**Task instructions**.
The records follow. Filter them to the lines that hold "white".

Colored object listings
*-*-*
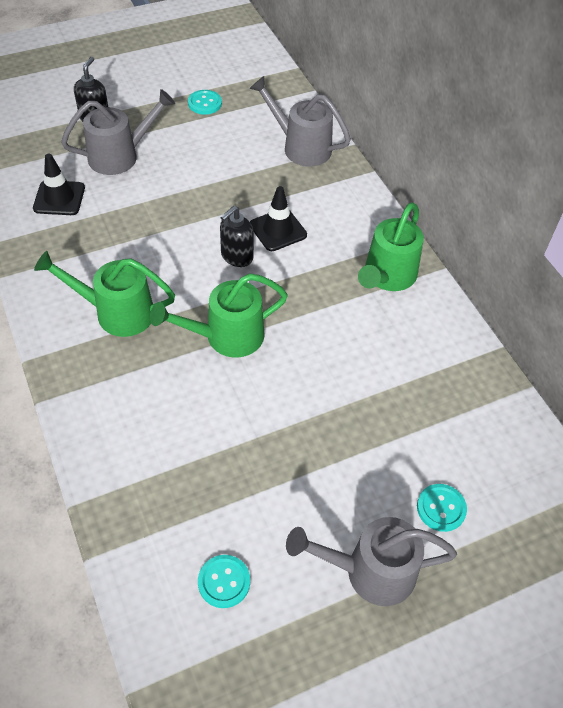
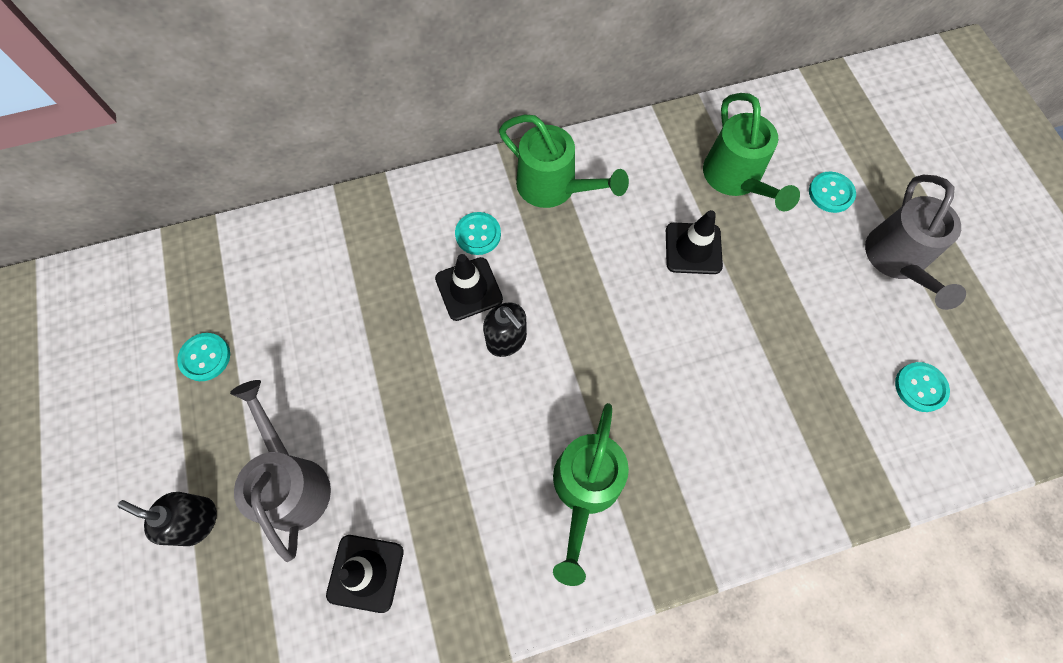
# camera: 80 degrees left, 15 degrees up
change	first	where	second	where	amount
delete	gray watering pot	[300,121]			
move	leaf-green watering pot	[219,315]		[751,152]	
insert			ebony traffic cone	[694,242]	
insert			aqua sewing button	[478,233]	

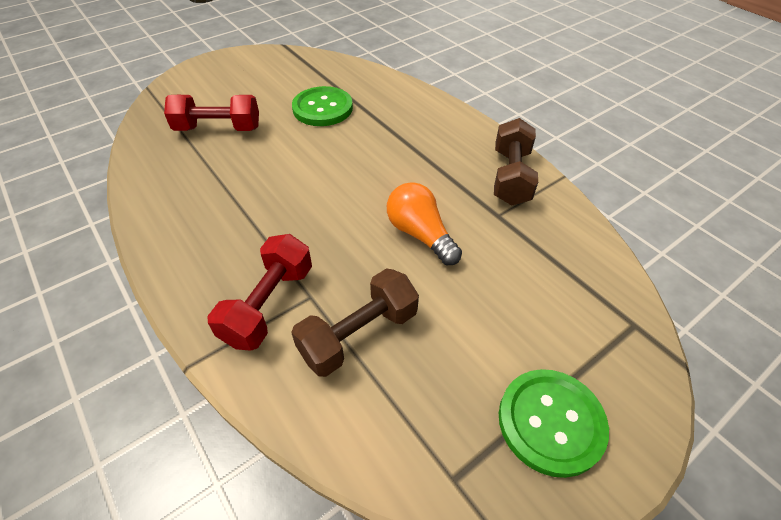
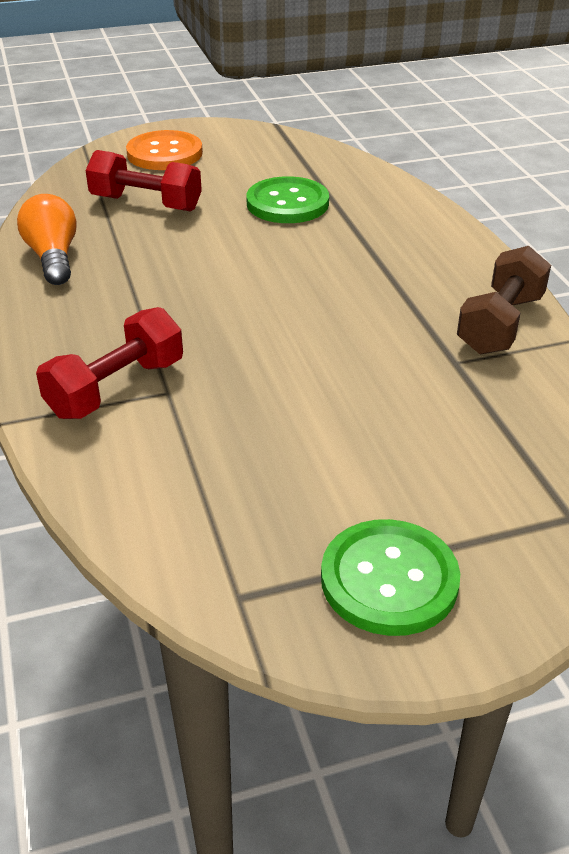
# camera: 20 degrees right, 10 degrees down
change	first	where	second	where	amount
move	orange lightbulb	[424,223]		[47,239]	
delete	brown hand weight	[355,322]			
insert			orange sewing button	[164,150]	

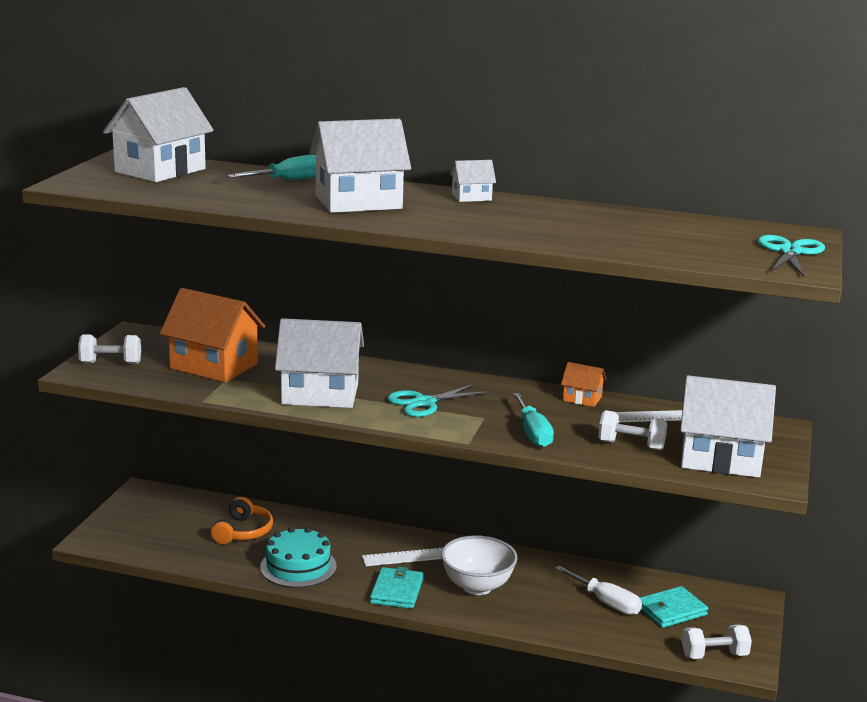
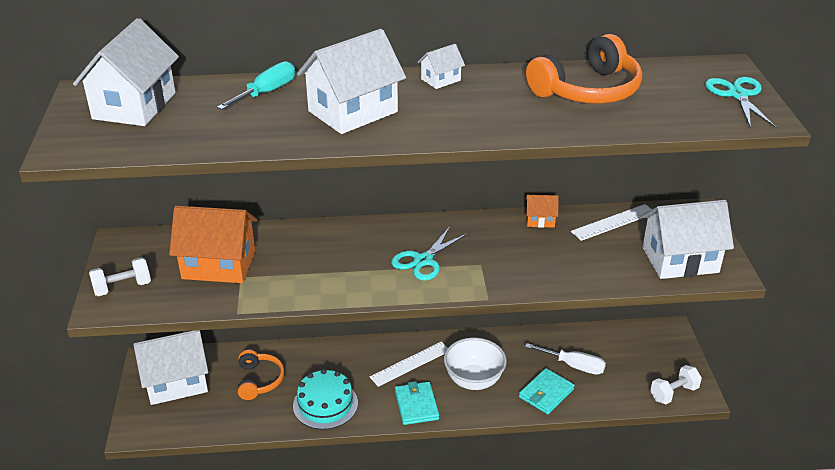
# camera: 20 degrees left, 15 degrees up
change	first	where	second	where	amount
move	white cottage	[319,363]		[170,367]	
delete	aqua flat screwdriver	[533,420]			
delete	white hand weight	[632,430]			
move	aqua billfold	[674,607]		[547,391]	
insert			orange headphones	[584,69]	

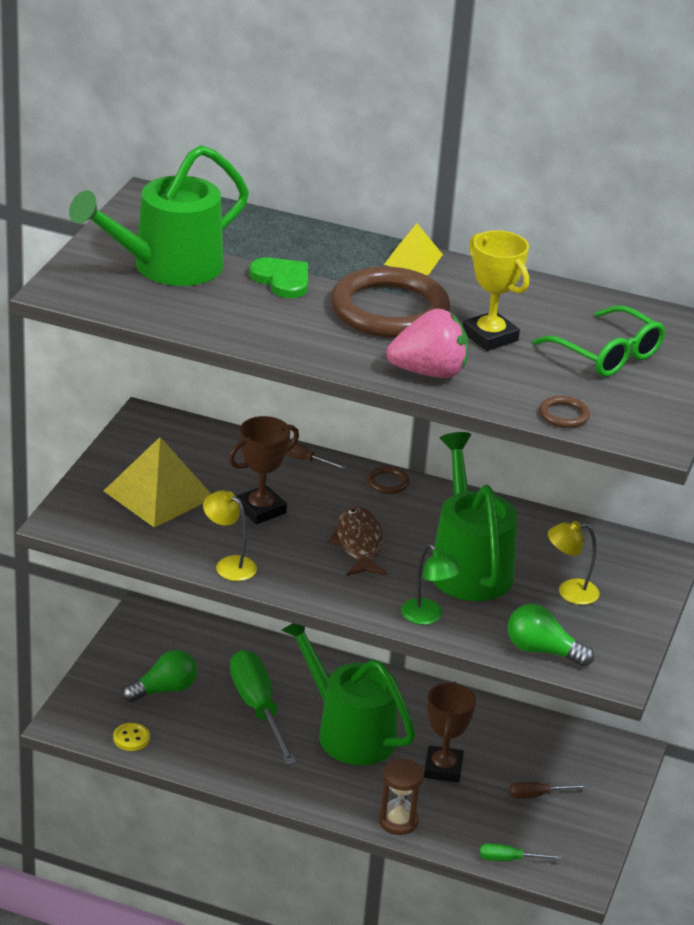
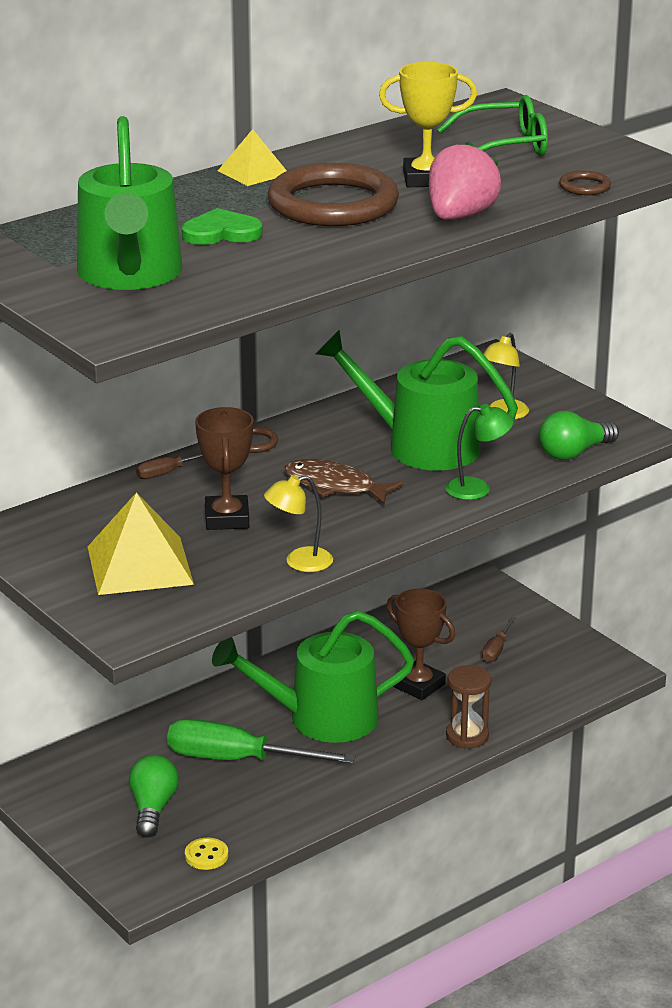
# camera: 55 degrees left, 5 degrees down
change	first	where	second	where	amount
delete	leaf-green flat screwdriver	[521,852]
*-*-*
**Your response**.
move	white cottage	[319,363]		[170,367]	
delete	white hand weight	[632,430]			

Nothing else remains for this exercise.